INSTRUCTIONS FOR THE TASK: The task calls for an exact copy of the records, without any images.

DATA TO EXAMINE:
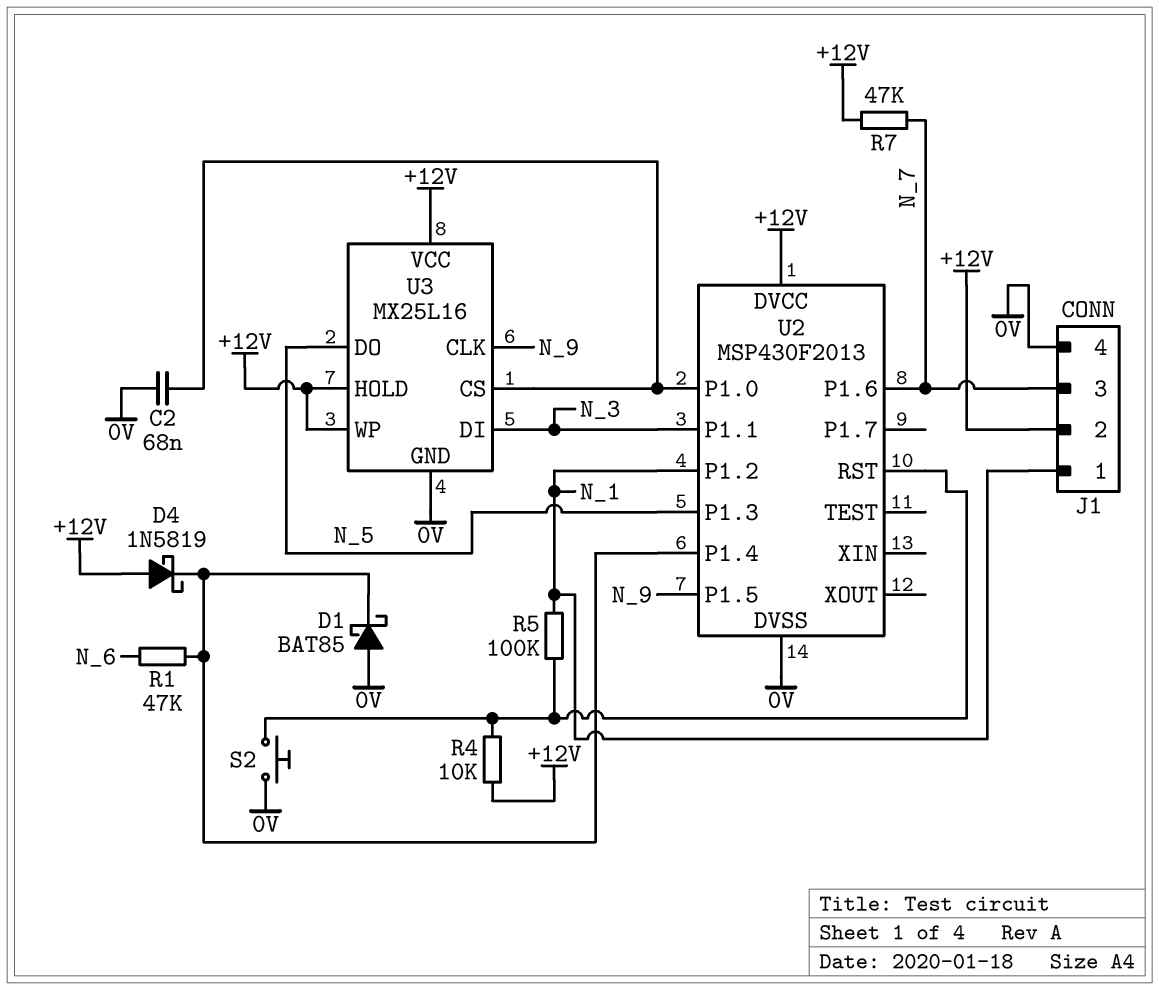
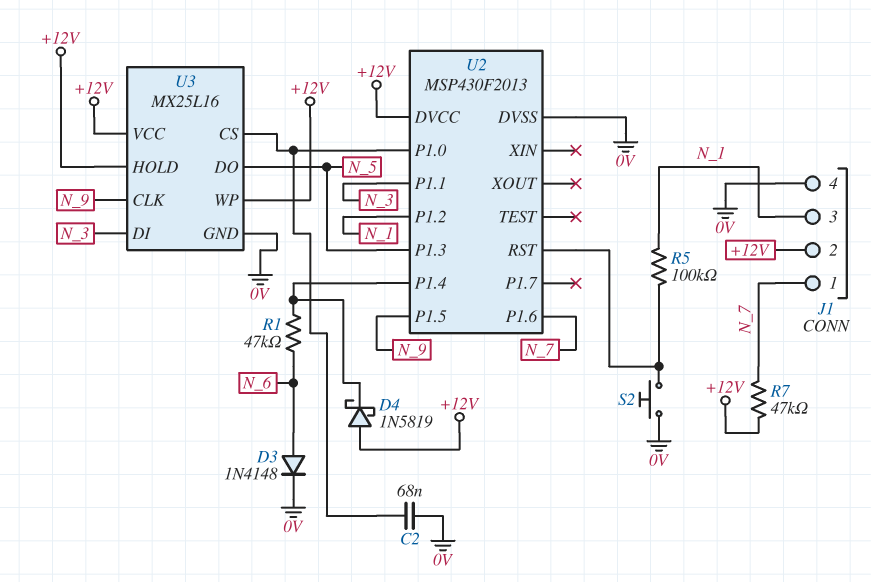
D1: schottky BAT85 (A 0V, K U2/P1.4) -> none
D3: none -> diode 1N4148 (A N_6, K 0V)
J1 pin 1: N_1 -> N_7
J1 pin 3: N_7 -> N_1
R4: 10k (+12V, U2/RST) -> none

OUTPUT:
D1: schottky BAT85 (A 0V, K U2/P1.4) -> none
D3: none -> diode 1N4148 (A N_6, K 0V)
J1 pin 1: N_1 -> N_7
J1 pin 3: N_7 -> N_1
R4: 10k (+12V, U2/RST) -> none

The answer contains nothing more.